EXERCISE DIRECTIONS » The following data has a line with "(291, 179) = (274, 154): red" and a line with "(598, 458) = (747, 430): brown". Write out exactly those lines and all the lines between them.

^^^^

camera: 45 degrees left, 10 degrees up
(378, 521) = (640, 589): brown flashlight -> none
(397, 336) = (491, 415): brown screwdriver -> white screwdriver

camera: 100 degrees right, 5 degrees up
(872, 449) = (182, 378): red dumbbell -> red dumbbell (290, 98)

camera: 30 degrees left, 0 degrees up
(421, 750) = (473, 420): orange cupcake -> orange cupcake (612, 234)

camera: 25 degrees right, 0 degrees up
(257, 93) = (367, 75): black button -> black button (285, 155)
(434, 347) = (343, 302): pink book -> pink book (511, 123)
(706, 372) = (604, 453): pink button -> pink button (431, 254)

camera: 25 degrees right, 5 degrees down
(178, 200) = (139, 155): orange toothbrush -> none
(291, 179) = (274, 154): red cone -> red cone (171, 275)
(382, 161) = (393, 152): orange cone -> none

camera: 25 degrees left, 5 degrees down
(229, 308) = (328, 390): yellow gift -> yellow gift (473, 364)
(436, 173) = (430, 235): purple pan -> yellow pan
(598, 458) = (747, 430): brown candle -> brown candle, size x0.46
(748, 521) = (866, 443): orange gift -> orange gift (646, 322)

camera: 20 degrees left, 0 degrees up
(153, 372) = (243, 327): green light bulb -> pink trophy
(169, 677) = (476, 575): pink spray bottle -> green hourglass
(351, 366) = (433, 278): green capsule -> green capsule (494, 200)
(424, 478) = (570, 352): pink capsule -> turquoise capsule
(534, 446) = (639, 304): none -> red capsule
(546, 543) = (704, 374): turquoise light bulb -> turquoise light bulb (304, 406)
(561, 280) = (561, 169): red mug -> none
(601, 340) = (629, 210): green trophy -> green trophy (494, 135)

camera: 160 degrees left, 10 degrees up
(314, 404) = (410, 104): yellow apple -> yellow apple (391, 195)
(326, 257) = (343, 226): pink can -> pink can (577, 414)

^^^^

OUTPUT »
(291, 179) = (274, 154): red cone -> red cone (171, 275)
(382, 161) = (393, 152): orange cone -> none

camera: 25 degrees left, 5 degrees down
(229, 308) = (328, 390): yellow gift -> yellow gift (473, 364)
(436, 173) = (430, 235): purple pan -> yellow pan
(598, 458) = (747, 430): brown candle -> brown candle, size x0.46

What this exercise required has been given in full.